Dataset items:
◇ ◇ ◇ ◇ ◇

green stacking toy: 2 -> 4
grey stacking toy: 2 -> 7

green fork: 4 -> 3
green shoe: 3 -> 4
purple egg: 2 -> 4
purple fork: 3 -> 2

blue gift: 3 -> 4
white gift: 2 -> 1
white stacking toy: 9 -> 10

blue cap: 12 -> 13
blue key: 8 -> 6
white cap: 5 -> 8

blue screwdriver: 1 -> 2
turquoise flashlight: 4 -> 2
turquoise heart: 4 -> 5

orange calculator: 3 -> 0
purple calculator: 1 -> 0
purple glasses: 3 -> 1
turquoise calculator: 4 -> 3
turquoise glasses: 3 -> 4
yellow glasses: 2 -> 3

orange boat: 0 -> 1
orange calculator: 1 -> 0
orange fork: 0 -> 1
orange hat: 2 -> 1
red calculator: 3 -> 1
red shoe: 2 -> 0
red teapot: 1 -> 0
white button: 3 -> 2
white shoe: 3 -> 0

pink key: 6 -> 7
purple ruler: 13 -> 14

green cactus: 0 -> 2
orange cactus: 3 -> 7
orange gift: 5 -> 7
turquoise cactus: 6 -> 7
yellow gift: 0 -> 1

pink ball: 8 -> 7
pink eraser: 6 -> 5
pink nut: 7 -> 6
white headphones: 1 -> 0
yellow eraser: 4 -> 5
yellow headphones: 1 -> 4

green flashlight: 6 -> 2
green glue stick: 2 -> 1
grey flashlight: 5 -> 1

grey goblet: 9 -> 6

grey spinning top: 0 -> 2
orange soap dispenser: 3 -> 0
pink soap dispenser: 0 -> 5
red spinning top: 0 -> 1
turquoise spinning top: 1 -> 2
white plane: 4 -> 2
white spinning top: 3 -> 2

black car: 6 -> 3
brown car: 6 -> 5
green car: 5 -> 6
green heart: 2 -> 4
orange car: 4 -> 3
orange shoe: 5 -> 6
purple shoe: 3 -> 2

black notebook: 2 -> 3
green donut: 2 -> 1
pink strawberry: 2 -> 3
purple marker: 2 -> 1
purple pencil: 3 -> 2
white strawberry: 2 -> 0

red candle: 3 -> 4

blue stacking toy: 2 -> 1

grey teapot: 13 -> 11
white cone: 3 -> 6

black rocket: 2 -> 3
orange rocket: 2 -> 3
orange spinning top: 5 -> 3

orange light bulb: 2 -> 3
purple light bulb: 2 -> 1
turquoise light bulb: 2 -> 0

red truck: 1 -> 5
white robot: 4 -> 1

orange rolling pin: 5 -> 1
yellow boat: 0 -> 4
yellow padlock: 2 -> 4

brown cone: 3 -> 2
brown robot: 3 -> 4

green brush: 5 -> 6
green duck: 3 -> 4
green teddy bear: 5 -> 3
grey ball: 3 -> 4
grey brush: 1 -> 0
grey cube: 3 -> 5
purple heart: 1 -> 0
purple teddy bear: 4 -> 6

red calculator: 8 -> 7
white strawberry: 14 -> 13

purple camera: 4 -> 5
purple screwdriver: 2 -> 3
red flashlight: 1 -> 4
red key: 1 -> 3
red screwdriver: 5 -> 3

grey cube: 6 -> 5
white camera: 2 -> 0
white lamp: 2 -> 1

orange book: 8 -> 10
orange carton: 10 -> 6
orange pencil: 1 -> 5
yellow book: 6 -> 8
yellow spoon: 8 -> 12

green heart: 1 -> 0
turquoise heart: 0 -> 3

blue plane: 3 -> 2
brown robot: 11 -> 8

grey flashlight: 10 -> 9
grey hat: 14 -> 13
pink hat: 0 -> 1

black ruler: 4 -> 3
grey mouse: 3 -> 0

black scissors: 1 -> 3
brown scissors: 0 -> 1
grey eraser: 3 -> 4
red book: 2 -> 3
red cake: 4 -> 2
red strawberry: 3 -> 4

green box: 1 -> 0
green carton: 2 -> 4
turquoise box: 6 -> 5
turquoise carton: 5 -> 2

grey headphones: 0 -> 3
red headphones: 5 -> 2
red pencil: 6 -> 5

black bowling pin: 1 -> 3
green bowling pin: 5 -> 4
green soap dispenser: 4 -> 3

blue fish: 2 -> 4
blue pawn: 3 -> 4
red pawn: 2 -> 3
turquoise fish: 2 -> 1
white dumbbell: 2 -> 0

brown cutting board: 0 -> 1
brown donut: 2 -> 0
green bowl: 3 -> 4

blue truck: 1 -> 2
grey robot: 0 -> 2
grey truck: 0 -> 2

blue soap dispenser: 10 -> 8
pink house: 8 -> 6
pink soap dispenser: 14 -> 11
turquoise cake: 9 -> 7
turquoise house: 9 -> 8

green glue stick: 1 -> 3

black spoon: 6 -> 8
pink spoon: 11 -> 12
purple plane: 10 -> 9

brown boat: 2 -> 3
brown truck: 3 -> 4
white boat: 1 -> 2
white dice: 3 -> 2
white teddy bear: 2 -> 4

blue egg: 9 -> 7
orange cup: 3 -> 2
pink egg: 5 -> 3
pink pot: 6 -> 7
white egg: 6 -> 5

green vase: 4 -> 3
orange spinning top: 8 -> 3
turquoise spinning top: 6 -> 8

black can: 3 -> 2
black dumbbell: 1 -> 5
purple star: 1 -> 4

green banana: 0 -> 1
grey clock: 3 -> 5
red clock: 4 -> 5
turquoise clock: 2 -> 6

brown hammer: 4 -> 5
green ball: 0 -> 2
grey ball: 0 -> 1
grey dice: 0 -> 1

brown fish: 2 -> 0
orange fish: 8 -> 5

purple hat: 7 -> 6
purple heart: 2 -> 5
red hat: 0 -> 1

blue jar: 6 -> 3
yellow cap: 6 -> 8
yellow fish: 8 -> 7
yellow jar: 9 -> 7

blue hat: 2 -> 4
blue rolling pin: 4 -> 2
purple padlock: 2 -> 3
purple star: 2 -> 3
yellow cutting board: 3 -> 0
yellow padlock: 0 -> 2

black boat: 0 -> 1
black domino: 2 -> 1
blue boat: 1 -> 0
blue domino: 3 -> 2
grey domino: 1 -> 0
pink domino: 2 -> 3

◇ ◇ ◇ ◇ ◇

- TASK DIRECTIONS -
The lines to copy run from the first line of the entries to the line containing "green cactus: 0 -> 2"; copy them exactly and output nothing else.

- ANSWER AREA -
green stacking toy: 2 -> 4
grey stacking toy: 2 -> 7

green fork: 4 -> 3
green shoe: 3 -> 4
purple egg: 2 -> 4
purple fork: 3 -> 2

blue gift: 3 -> 4
white gift: 2 -> 1
white stacking toy: 9 -> 10

blue cap: 12 -> 13
blue key: 8 -> 6
white cap: 5 -> 8

blue screwdriver: 1 -> 2
turquoise flashlight: 4 -> 2
turquoise heart: 4 -> 5

orange calculator: 3 -> 0
purple calculator: 1 -> 0
purple glasses: 3 -> 1
turquoise calculator: 4 -> 3
turquoise glasses: 3 -> 4
yellow glasses: 2 -> 3

orange boat: 0 -> 1
orange calculator: 1 -> 0
orange fork: 0 -> 1
orange hat: 2 -> 1
red calculator: 3 -> 1
red shoe: 2 -> 0
red teapot: 1 -> 0
white button: 3 -> 2
white shoe: 3 -> 0

pink key: 6 -> 7
purple ruler: 13 -> 14

green cactus: 0 -> 2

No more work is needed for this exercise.